* _INPUT MATERIAL_:
════════════════════

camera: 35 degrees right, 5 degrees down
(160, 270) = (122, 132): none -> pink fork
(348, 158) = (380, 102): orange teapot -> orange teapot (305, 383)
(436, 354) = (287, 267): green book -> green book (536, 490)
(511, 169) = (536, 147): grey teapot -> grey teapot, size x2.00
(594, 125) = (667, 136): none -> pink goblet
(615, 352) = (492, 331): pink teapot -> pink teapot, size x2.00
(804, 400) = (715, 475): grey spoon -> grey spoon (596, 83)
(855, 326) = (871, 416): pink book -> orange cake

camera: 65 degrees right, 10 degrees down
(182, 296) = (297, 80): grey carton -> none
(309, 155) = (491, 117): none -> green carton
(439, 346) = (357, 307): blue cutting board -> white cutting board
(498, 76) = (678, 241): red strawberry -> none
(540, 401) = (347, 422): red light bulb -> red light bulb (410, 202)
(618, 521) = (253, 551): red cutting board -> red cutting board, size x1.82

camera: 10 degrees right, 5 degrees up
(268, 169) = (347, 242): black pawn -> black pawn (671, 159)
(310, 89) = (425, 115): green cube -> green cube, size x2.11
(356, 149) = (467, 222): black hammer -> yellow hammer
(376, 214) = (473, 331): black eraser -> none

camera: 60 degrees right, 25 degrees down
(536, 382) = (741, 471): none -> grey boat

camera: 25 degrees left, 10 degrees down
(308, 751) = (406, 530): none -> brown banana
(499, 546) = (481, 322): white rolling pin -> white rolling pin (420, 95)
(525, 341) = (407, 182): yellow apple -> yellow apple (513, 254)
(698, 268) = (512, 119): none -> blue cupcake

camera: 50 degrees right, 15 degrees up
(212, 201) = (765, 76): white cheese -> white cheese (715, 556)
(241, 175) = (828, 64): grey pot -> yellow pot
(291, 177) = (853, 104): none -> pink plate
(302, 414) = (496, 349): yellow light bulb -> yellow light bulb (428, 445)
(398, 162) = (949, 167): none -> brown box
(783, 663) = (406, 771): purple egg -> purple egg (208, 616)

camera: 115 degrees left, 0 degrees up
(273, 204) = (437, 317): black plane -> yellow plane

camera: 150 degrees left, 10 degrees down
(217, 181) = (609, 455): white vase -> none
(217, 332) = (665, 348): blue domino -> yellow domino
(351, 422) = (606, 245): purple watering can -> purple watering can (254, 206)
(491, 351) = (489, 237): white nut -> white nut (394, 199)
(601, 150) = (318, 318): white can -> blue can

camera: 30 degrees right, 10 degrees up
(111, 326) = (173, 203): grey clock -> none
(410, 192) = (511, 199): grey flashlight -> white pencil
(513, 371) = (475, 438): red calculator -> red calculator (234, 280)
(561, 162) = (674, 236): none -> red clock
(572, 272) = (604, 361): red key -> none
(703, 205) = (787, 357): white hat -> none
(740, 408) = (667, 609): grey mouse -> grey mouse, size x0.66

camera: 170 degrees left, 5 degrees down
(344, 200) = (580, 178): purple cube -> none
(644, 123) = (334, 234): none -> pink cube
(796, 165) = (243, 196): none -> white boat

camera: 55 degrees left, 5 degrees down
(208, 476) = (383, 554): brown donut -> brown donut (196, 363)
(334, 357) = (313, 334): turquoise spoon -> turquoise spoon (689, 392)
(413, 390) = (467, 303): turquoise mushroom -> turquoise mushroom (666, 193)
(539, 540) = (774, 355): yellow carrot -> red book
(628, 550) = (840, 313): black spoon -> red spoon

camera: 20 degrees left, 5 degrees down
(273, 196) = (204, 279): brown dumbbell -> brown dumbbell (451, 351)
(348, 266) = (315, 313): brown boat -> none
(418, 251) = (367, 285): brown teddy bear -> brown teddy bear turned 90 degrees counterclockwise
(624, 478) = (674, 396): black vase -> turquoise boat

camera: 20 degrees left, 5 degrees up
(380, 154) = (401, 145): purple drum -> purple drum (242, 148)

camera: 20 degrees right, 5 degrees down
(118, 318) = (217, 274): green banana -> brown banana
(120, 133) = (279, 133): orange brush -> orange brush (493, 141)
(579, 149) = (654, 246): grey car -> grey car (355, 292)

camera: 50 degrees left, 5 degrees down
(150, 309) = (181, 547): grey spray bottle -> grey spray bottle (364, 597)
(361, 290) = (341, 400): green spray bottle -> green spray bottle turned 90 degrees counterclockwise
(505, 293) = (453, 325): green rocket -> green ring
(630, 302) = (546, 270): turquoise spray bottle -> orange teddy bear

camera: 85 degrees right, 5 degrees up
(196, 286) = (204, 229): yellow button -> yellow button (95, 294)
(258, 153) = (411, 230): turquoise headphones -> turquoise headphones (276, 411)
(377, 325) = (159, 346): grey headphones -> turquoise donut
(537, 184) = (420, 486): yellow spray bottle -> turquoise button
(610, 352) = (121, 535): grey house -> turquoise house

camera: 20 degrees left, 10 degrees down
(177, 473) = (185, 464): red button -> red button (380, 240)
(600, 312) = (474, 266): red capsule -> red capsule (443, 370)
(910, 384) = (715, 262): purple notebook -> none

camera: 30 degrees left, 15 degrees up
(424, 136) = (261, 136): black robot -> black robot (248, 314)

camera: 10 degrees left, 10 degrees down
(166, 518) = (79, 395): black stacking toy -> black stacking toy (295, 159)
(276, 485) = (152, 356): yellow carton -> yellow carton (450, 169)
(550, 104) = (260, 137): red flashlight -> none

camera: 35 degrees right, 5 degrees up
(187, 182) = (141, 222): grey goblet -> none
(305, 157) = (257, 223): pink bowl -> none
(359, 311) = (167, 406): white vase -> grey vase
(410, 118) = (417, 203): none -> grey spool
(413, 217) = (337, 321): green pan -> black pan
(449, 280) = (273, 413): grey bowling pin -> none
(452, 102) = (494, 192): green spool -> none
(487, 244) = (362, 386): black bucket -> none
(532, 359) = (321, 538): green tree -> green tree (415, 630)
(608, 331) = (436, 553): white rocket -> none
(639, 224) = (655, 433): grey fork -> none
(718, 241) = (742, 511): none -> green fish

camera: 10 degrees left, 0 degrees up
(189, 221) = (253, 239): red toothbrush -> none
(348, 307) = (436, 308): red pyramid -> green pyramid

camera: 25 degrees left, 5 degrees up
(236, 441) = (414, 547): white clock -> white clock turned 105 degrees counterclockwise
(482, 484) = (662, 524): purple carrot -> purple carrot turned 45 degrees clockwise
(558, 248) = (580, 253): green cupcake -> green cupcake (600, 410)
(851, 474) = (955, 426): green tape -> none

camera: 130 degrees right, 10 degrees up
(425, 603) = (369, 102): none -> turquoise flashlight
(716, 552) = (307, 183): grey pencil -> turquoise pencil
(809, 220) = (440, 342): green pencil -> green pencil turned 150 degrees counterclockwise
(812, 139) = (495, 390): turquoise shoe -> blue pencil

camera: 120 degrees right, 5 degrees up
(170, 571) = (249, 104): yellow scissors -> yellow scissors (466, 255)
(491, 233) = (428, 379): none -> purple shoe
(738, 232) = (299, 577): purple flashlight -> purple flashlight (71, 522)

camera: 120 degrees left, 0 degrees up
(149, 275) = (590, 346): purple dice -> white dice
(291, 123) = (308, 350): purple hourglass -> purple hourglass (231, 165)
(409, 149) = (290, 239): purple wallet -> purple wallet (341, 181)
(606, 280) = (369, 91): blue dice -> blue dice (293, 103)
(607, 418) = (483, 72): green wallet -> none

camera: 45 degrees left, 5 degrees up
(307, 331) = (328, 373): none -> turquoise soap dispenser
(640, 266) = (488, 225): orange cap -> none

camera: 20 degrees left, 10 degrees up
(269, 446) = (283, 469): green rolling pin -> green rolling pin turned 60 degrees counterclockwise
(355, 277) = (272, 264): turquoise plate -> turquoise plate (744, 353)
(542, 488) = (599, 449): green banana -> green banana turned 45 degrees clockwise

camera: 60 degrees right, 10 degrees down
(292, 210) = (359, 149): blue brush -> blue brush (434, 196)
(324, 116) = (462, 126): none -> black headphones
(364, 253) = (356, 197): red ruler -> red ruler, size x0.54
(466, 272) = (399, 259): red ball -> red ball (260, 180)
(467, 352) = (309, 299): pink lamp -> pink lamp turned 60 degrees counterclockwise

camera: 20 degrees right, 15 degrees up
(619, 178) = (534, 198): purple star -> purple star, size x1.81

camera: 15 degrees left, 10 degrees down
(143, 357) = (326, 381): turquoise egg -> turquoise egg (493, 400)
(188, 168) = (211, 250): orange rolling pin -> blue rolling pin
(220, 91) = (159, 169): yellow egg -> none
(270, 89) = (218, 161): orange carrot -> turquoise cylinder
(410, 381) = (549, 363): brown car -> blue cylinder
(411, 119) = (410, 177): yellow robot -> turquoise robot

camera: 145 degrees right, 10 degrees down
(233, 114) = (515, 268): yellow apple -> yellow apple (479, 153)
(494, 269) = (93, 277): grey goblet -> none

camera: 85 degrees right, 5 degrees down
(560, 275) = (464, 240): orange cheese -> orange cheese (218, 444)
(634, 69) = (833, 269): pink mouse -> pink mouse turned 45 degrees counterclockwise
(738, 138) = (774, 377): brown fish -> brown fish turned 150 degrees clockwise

════════════════════

* _ACTIVITY_: Reproduce each line from the data that has "pencil" in it.

* _SOLUTION FOR THIS EXERCISE_:
(410, 192) = (511, 199): grey flashlight -> white pencil
(716, 552) = (307, 183): grey pencil -> turquoise pencil
(809, 220) = (440, 342): green pencil -> green pencil turned 150 degrees counterclockwise
(812, 139) = (495, 390): turquoise shoe -> blue pencil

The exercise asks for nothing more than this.